* Problem details *
The records below must be copied in full; omit the images.

Extracted records:
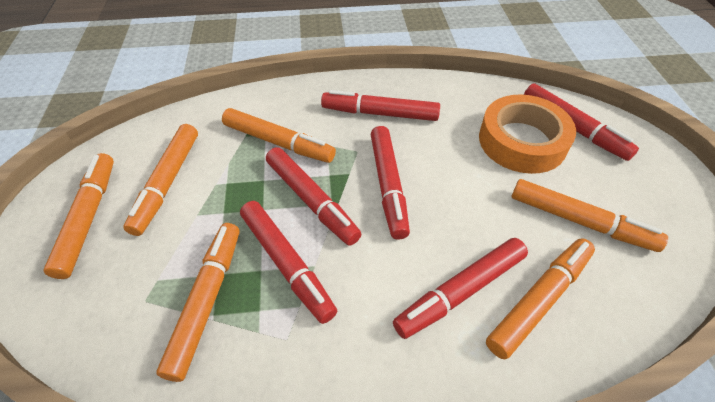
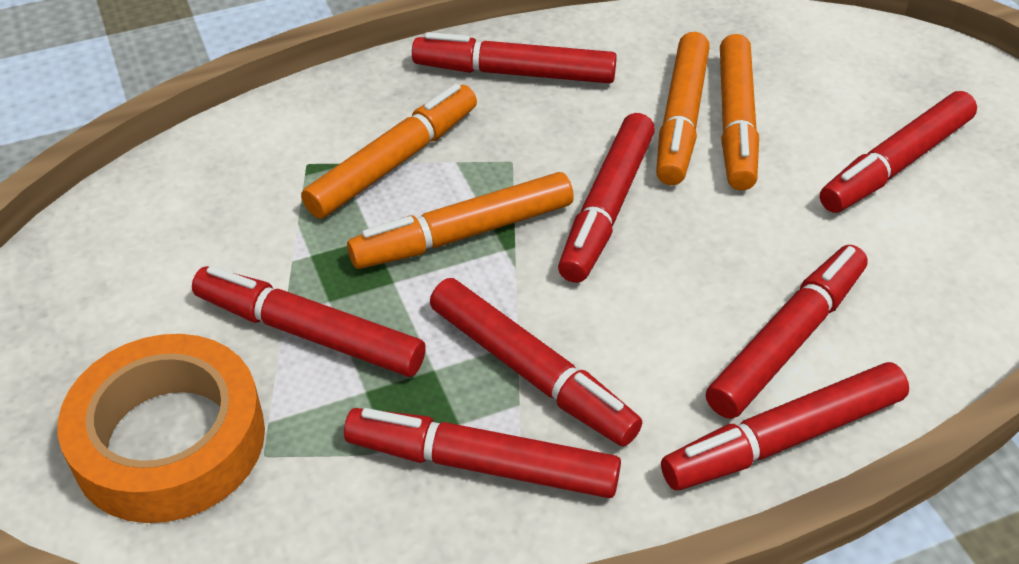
orange marker: 6 -> 4
red marker: 6 -> 8

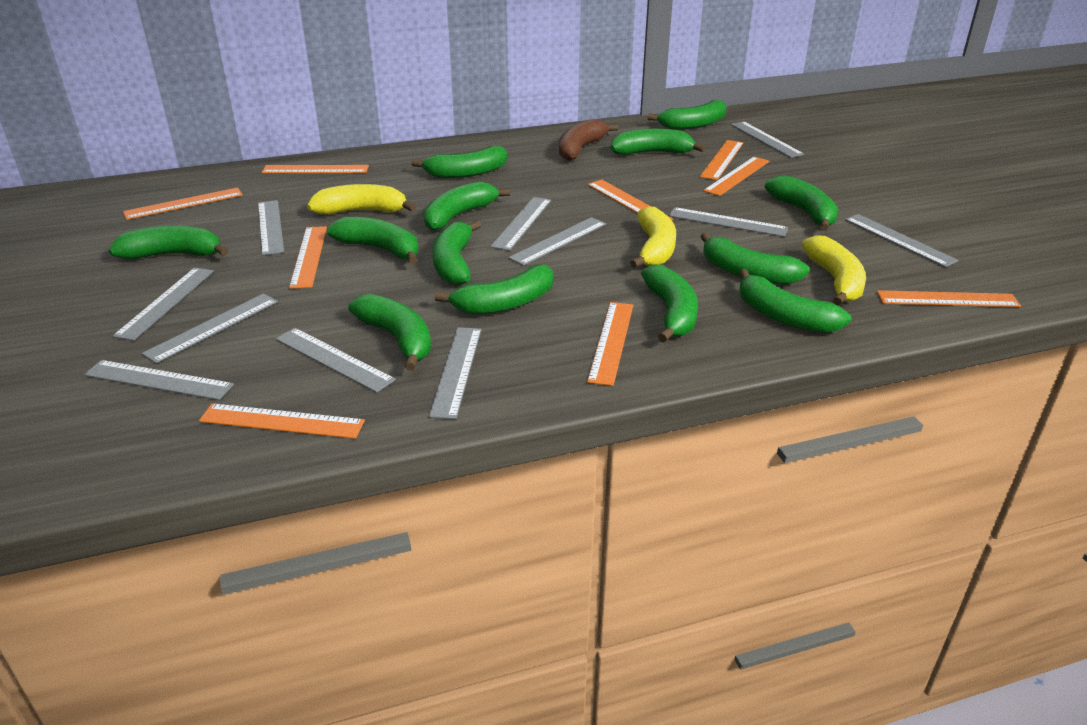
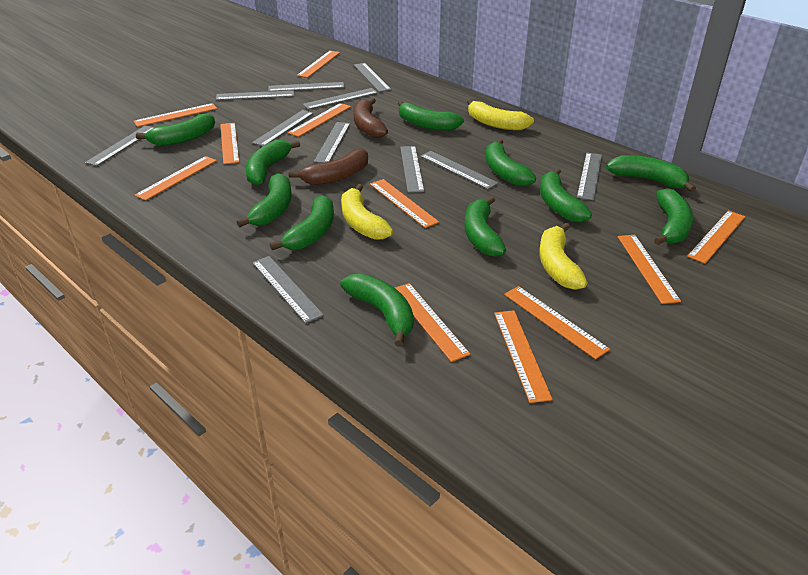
brown banana: 1 -> 2
green banana: 13 -> 11
orange ruler: 9 -> 11

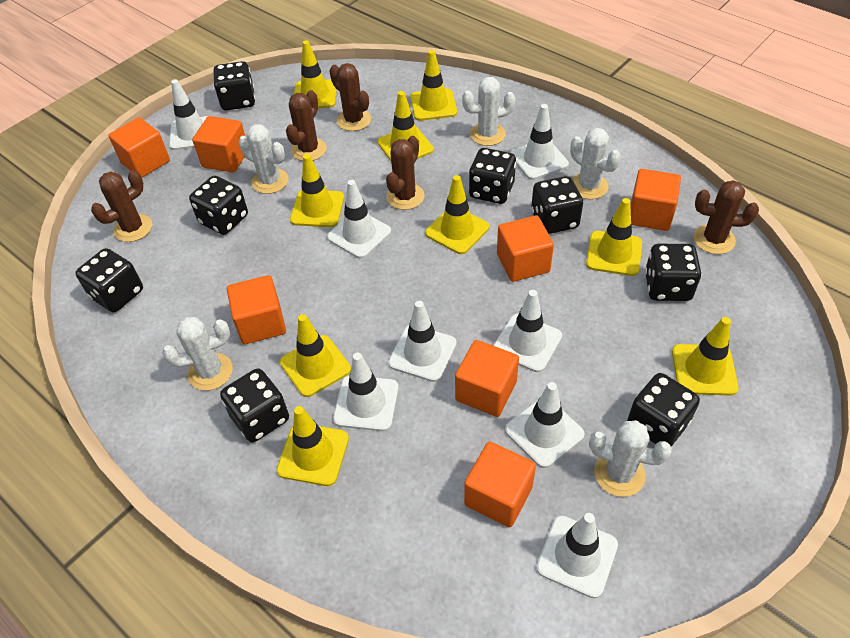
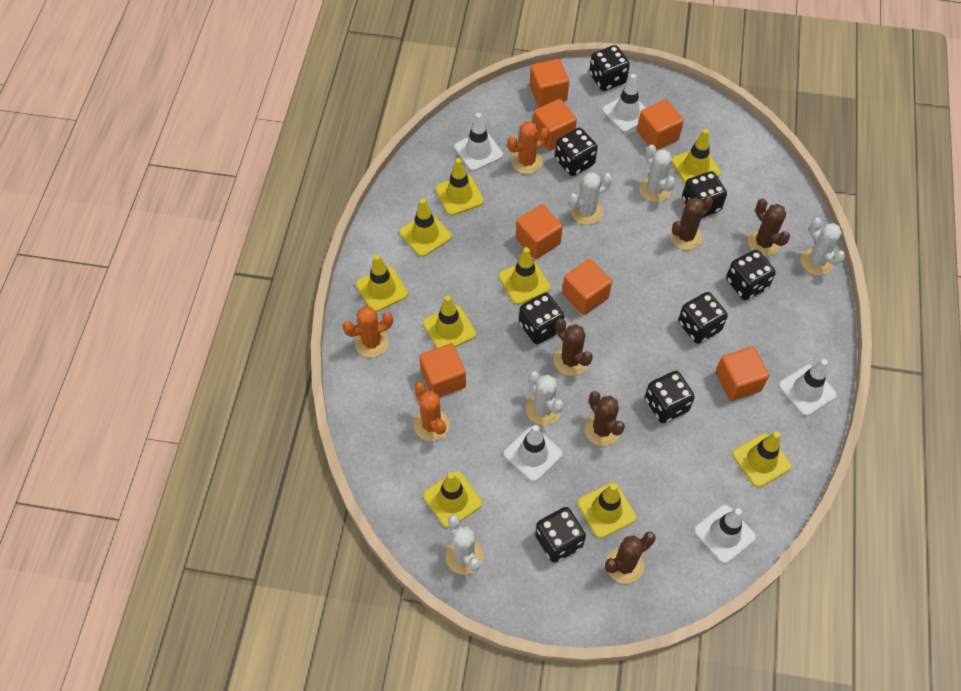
orange cactus: 0 -> 3
white traffic cone: 8 -> 5

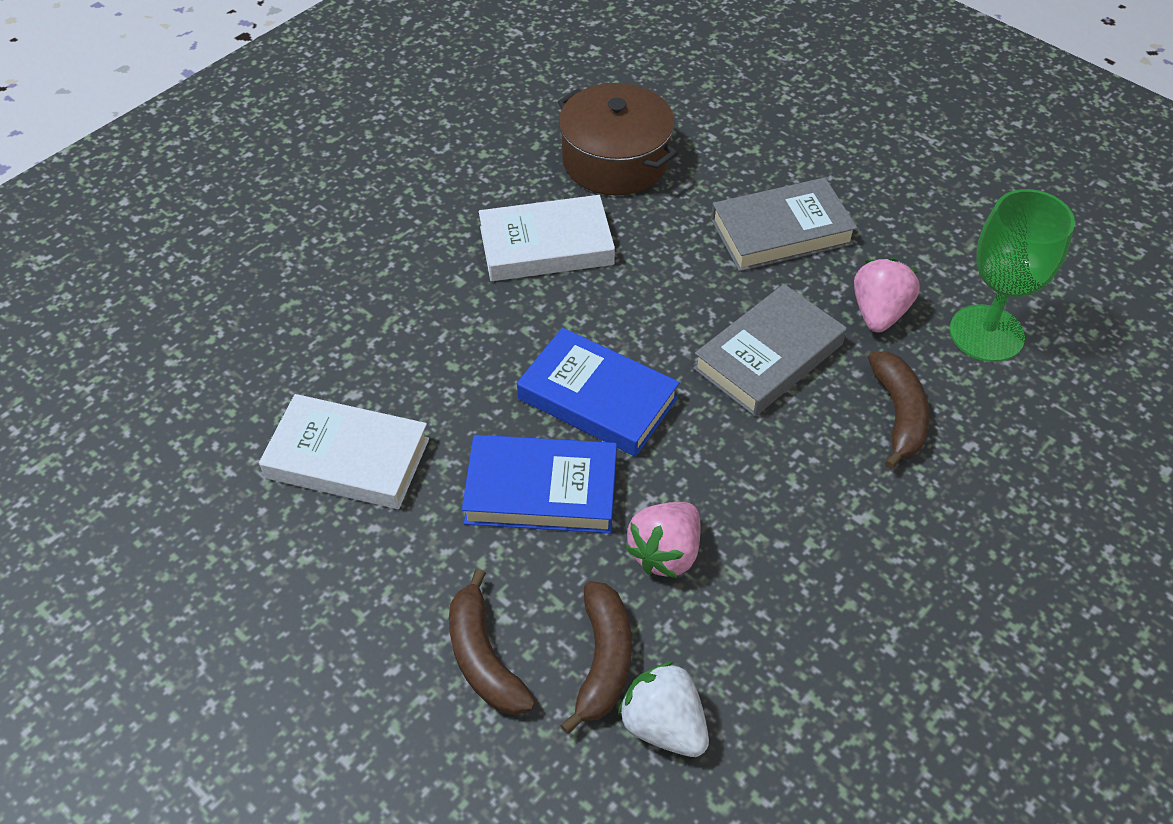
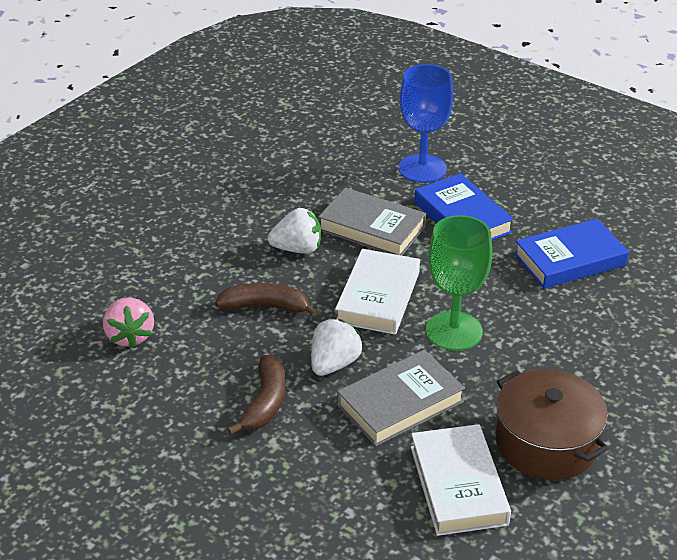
blue goblet: 0 -> 1
brown banana: 3 -> 2
pink strawberry: 2 -> 1
white strawberry: 1 -> 2

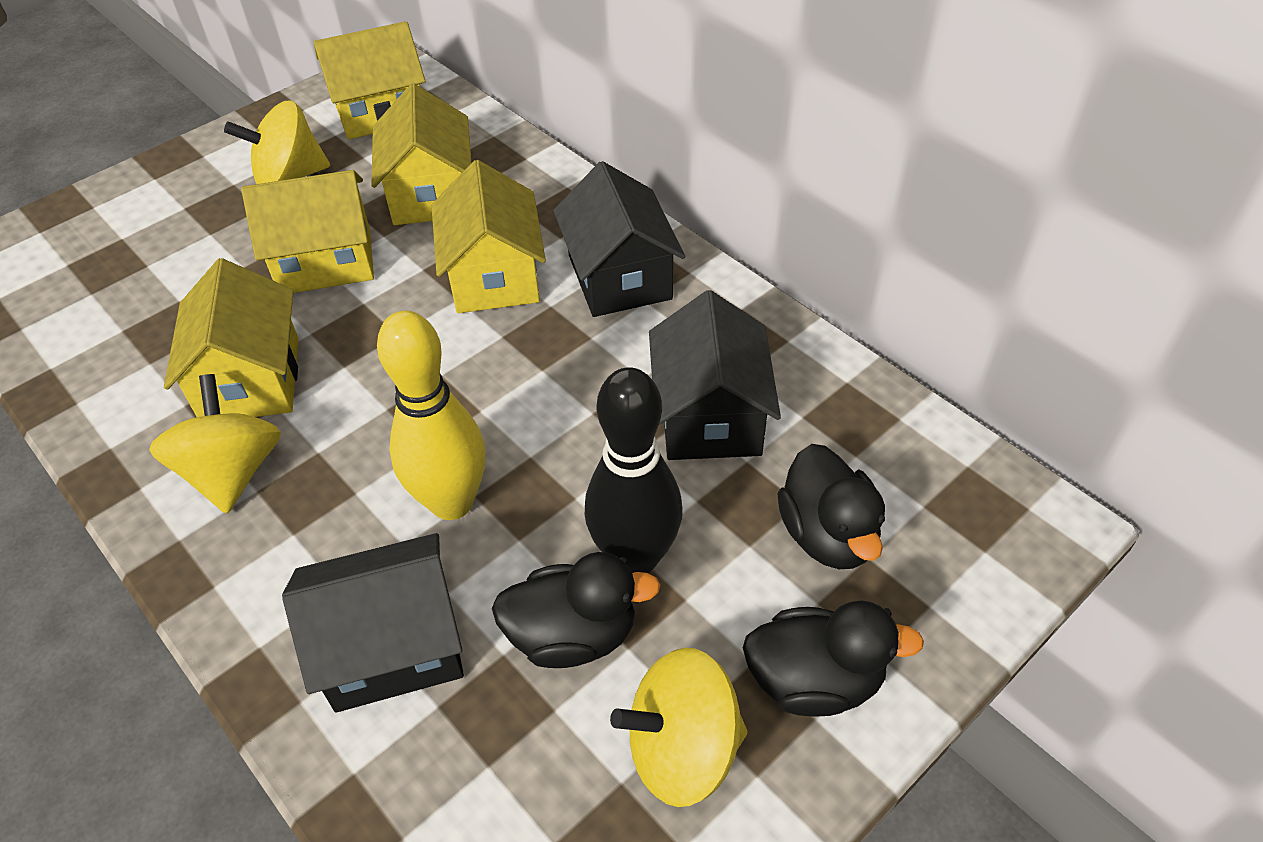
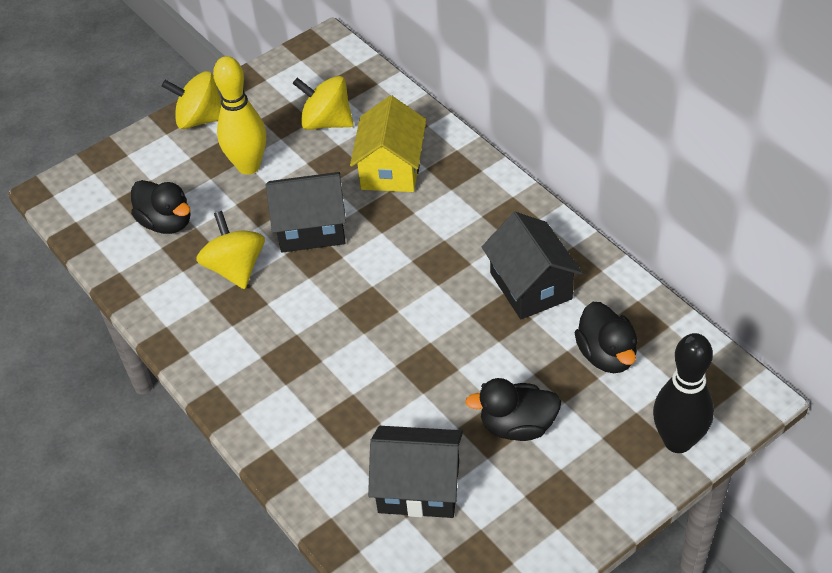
yellow house: 5 -> 1

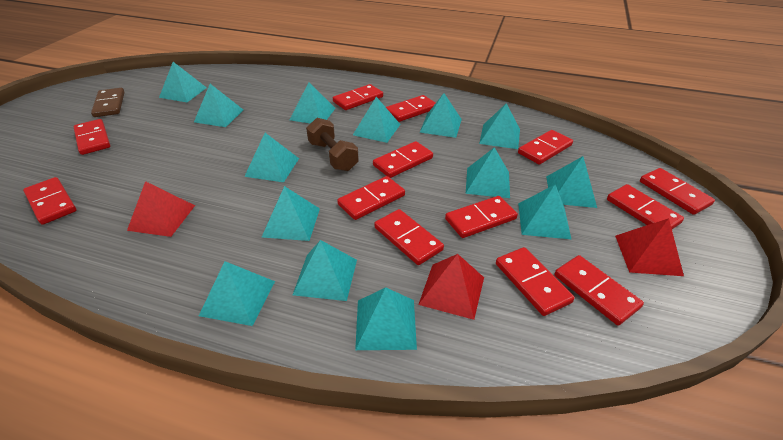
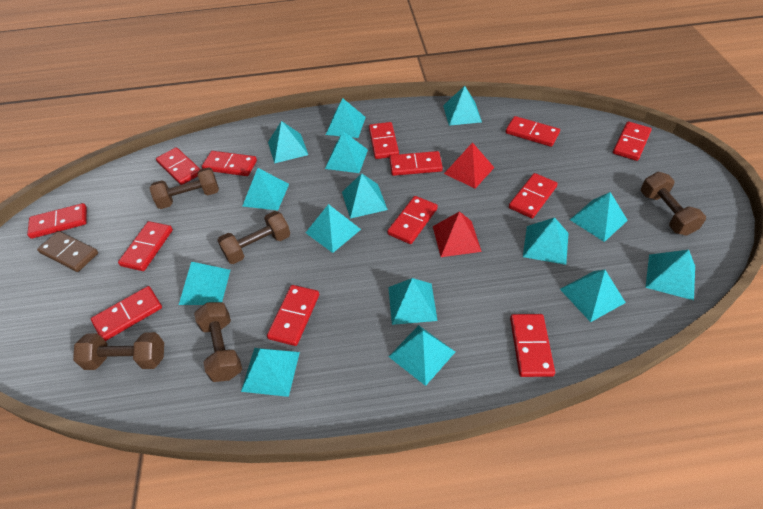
brown dumbbell: 1 -> 5
red pyramid: 3 -> 2
turquoise pyramid: 14 -> 15

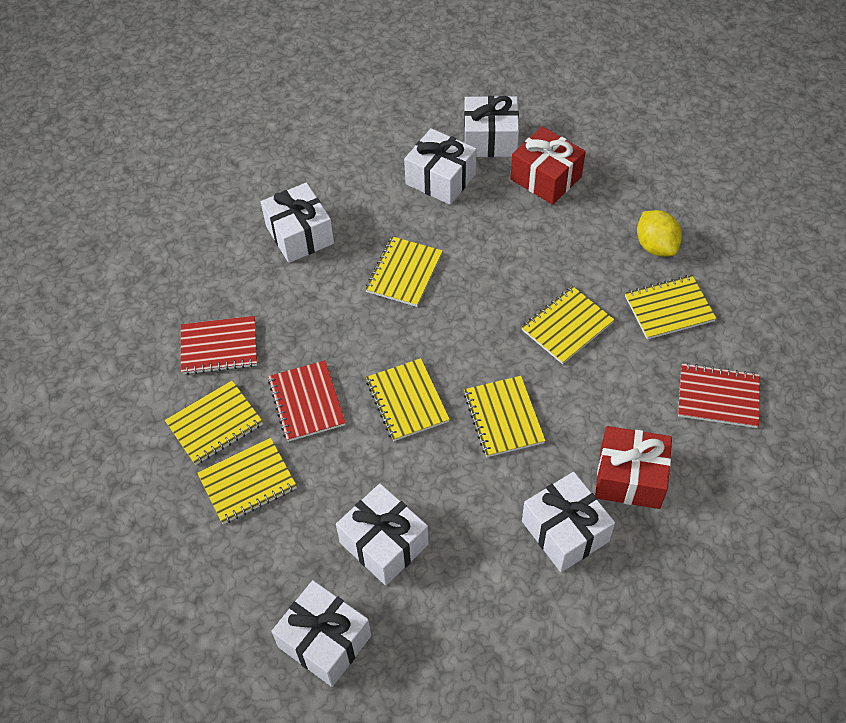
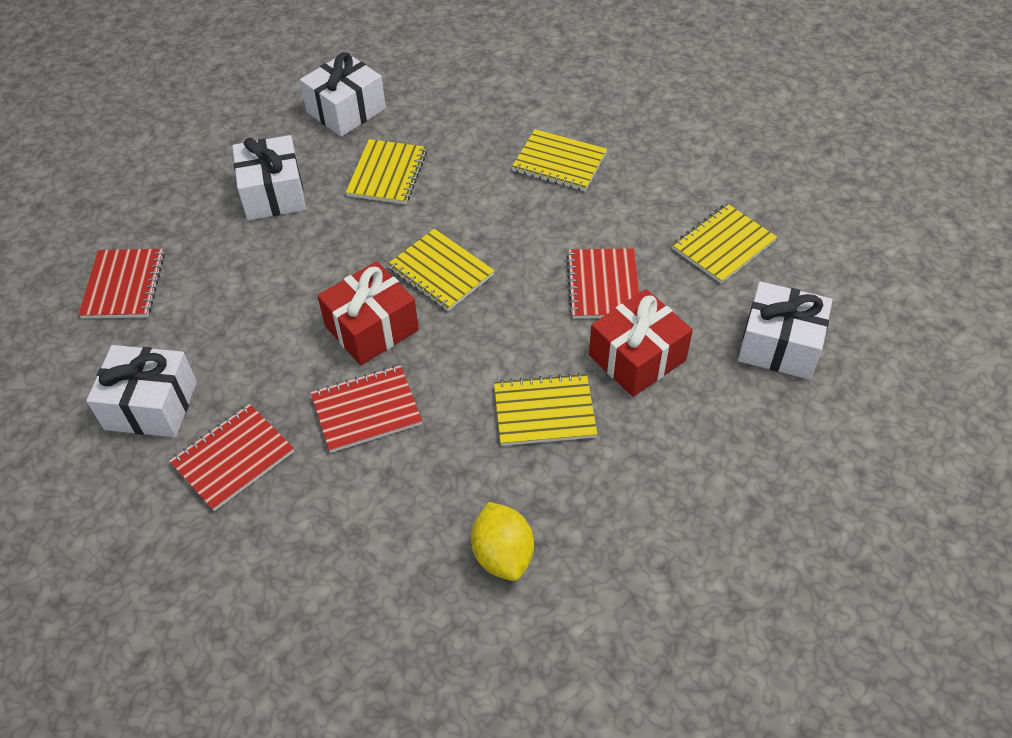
red notebook: 3 -> 4
white gift: 6 -> 4
yellow notebook: 7 -> 5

* Response below *
orange marker: 6 -> 4
red marker: 6 -> 8

brown banana: 1 -> 2
green banana: 13 -> 11
orange ruler: 9 -> 11

orange cactus: 0 -> 3
white traffic cone: 8 -> 5

blue goblet: 0 -> 1
brown banana: 3 -> 2
pink strawberry: 2 -> 1
white strawberry: 1 -> 2

yellow house: 5 -> 1

brown dumbbell: 1 -> 5
red pyramid: 3 -> 2
turquoise pyramid: 14 -> 15

red notebook: 3 -> 4
white gift: 6 -> 4
yellow notebook: 7 -> 5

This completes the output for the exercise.